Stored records
+--

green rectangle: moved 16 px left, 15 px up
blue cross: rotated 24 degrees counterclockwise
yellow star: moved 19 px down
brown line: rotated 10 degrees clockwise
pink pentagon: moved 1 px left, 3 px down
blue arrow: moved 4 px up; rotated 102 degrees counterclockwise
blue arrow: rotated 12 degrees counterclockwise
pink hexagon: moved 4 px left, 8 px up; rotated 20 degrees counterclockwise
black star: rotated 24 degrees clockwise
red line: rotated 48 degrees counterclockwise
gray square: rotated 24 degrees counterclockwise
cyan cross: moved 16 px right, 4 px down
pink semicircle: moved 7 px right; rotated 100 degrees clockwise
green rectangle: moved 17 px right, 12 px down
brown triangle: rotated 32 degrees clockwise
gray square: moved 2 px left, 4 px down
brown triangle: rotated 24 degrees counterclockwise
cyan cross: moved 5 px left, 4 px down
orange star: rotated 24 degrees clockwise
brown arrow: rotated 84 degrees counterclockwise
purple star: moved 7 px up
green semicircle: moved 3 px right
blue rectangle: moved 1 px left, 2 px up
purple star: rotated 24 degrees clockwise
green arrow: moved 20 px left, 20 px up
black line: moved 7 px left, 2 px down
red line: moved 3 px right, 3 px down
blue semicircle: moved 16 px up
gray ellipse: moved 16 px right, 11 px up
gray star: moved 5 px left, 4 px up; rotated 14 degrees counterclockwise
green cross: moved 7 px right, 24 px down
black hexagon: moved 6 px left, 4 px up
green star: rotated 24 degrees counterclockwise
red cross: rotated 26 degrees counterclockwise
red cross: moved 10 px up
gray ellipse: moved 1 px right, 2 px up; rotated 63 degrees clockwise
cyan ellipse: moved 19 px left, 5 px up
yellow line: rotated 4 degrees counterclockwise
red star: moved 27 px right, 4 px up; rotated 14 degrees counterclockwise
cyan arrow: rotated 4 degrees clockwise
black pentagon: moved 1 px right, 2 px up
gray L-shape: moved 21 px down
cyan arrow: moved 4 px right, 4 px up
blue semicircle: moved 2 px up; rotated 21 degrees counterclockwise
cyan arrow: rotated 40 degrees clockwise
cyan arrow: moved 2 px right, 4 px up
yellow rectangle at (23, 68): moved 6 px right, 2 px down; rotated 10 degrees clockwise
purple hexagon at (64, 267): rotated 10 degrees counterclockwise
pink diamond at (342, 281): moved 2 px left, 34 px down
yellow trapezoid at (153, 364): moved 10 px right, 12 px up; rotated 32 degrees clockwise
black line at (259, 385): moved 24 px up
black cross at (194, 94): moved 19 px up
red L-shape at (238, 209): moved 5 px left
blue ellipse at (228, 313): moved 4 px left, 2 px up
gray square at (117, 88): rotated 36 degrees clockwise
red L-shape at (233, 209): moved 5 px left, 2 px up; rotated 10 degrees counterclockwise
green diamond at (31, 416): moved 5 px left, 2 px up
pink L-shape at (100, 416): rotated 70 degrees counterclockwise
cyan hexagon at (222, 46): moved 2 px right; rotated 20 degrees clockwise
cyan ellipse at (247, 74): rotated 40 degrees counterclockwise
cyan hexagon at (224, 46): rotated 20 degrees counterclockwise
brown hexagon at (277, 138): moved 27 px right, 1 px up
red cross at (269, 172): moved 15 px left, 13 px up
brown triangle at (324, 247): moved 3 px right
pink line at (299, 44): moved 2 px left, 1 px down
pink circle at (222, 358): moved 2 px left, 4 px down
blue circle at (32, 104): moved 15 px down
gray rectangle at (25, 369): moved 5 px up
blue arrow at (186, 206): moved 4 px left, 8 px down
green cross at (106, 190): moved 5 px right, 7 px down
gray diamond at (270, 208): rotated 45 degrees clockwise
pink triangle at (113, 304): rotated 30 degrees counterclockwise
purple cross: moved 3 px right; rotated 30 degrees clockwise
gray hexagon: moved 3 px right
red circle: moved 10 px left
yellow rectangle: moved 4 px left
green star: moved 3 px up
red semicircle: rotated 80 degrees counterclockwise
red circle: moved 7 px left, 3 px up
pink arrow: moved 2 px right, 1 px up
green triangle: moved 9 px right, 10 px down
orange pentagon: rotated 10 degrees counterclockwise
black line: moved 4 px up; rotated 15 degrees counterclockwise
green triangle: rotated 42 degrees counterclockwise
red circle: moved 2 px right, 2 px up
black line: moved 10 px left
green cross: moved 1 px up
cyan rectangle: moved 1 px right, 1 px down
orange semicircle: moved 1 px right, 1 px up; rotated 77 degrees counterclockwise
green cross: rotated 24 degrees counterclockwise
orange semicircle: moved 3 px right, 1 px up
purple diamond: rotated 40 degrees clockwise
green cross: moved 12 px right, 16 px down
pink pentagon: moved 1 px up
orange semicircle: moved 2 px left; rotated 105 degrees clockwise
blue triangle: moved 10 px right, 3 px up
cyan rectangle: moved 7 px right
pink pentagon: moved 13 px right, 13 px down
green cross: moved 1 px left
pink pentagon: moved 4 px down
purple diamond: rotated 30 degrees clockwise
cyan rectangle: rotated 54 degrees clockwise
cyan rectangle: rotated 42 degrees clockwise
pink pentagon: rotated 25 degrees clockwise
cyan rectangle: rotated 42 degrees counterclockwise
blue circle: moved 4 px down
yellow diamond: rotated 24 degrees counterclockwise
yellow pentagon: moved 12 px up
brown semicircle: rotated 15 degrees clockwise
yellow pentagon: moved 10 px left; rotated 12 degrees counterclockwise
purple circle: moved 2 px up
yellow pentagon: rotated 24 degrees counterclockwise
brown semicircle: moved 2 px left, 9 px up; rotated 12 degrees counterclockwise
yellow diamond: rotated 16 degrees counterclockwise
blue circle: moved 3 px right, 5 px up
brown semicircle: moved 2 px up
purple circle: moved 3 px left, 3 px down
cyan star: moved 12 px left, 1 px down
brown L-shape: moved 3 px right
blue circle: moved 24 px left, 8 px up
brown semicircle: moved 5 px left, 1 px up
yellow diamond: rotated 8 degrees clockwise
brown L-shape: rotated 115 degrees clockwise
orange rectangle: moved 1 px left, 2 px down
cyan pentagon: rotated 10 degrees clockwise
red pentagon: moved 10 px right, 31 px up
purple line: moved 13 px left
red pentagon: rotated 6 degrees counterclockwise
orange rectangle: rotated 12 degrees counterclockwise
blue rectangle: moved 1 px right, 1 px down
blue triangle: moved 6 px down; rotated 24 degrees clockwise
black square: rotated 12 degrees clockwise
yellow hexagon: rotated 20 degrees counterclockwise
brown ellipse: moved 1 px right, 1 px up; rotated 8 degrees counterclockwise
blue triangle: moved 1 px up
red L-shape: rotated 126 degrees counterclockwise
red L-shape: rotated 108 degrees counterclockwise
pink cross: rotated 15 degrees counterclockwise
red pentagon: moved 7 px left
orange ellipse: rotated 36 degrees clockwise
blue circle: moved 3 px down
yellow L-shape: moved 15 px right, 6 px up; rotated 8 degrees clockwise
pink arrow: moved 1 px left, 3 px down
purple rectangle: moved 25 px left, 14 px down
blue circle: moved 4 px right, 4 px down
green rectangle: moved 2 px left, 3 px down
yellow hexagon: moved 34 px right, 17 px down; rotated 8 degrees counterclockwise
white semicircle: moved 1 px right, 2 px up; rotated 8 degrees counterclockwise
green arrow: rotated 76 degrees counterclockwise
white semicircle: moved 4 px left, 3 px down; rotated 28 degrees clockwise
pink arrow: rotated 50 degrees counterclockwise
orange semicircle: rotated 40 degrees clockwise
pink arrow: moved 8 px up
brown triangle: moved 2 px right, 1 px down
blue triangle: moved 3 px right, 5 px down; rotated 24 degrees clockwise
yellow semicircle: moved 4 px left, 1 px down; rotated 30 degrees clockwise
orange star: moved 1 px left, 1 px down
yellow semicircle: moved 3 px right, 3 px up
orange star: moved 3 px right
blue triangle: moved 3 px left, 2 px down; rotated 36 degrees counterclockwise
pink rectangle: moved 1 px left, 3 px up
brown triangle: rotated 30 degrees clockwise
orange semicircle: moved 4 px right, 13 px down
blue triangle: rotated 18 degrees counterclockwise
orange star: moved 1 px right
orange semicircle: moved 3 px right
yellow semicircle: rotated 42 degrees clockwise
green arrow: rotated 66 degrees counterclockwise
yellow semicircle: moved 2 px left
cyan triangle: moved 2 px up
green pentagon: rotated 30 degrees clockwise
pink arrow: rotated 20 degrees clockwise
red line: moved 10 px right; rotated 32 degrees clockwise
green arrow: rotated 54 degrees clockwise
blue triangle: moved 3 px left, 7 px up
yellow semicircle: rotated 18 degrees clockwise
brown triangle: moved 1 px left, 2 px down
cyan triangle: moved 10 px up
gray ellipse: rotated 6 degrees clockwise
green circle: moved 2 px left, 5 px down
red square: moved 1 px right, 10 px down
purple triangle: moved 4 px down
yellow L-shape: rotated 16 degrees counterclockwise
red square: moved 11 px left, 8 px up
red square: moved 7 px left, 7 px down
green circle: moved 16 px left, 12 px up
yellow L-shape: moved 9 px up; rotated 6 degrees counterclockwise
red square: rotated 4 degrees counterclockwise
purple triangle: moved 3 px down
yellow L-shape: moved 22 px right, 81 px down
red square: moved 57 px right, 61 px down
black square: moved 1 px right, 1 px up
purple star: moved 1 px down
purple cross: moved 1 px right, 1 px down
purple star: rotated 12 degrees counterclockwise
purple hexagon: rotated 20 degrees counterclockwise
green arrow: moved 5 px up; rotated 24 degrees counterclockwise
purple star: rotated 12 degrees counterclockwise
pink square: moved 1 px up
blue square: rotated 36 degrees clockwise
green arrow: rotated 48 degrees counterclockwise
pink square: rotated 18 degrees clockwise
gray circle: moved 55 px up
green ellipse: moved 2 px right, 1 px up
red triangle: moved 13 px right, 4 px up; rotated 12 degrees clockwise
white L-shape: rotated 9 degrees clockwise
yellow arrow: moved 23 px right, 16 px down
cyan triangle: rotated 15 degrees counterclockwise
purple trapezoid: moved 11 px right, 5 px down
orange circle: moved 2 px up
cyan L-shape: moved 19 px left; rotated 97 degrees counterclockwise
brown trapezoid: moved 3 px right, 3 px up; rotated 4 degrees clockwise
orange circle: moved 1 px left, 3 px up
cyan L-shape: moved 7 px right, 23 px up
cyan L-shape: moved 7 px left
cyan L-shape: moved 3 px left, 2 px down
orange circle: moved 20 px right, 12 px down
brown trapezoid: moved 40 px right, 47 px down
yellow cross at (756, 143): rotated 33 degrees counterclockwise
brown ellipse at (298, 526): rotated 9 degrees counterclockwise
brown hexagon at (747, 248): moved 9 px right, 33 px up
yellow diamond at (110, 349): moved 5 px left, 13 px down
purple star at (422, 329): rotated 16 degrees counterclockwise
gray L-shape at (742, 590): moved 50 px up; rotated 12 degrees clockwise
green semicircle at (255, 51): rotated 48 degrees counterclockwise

+--

# SET PROBLEM
Render the items from the first line through the line containing "cyan cross: moved 16 px right, 4 px down" as a numbered list, omitting any blank lines.

# WRITTEN SOLUTION
1. green rectangle: moved 16 px left, 15 px up
2. blue cross: rotated 24 degrees counterclockwise
3. yellow star: moved 19 px down
4. brown line: rotated 10 degrees clockwise
5. pink pentagon: moved 1 px left, 3 px down
6. blue arrow: moved 4 px up; rotated 102 degrees counterclockwise
7. blue arrow: rotated 12 degrees counterclockwise
8. pink hexagon: moved 4 px left, 8 px up; rotated 20 degrees counterclockwise
9. black star: rotated 24 degrees clockwise
10. red line: rotated 48 degrees counterclockwise
11. gray square: rotated 24 degrees counterclockwise
12. cyan cross: moved 16 px right, 4 px down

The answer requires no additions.